(Data extracted from a collection)
════

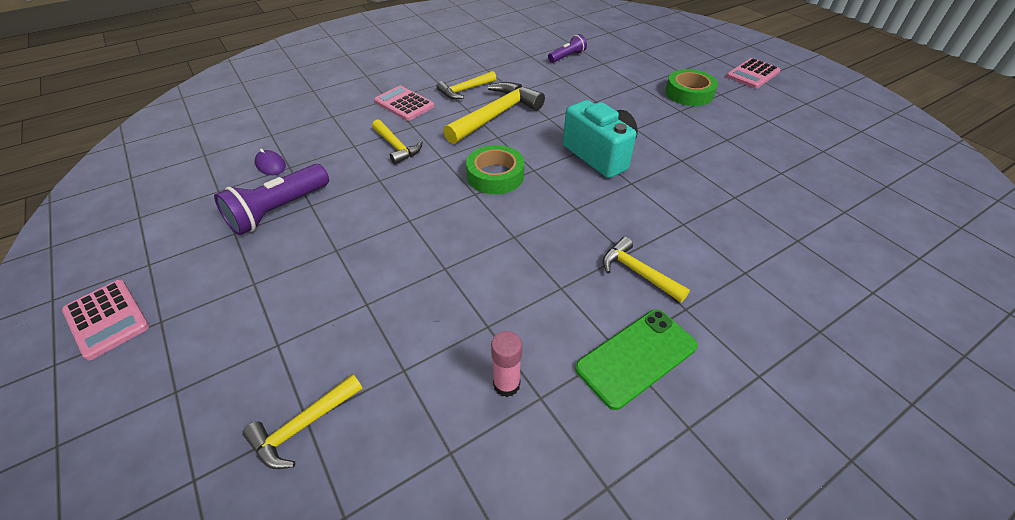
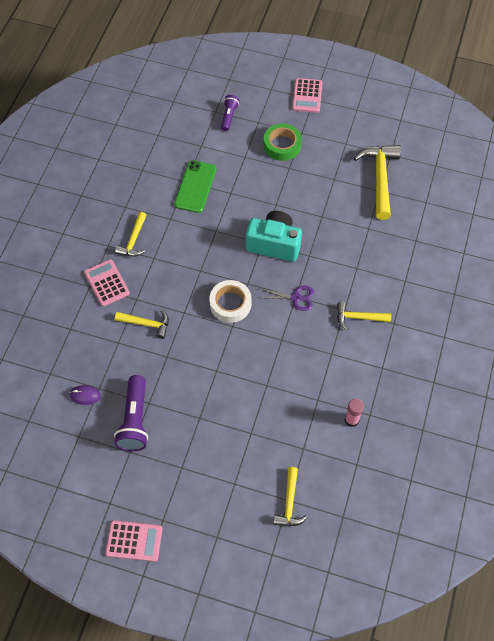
camera: 40 degrees left, 15 degrees up
(404, 104) = (107, 283): pink calculator -> pink calculator turned 60 degrees clockwise
(495, 175) = (230, 304): green tape -> white tape
(496, 115) = (180, 251): yellow hammer -> yellow hammer (380, 178)
(567, 57) = (169, 154): purple flashlight -> purple flashlight (229, 116)
(575, 209) = (295, 298): none -> purple scissors
(636, 357) = (392, 365): green phone -> green phone (195, 186)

════

Task to carry out: All entries above are to be reproduced exactly, with no pictures.

Answer box:
camera: 40 degrees left, 15 degrees up
(404, 104) = (107, 283): pink calculator -> pink calculator turned 60 degrees clockwise
(495, 175) = (230, 304): green tape -> white tape
(496, 115) = (180, 251): yellow hammer -> yellow hammer (380, 178)
(567, 57) = (169, 154): purple flashlight -> purple flashlight (229, 116)
(575, 209) = (295, 298): none -> purple scissors
(636, 357) = (392, 365): green phone -> green phone (195, 186)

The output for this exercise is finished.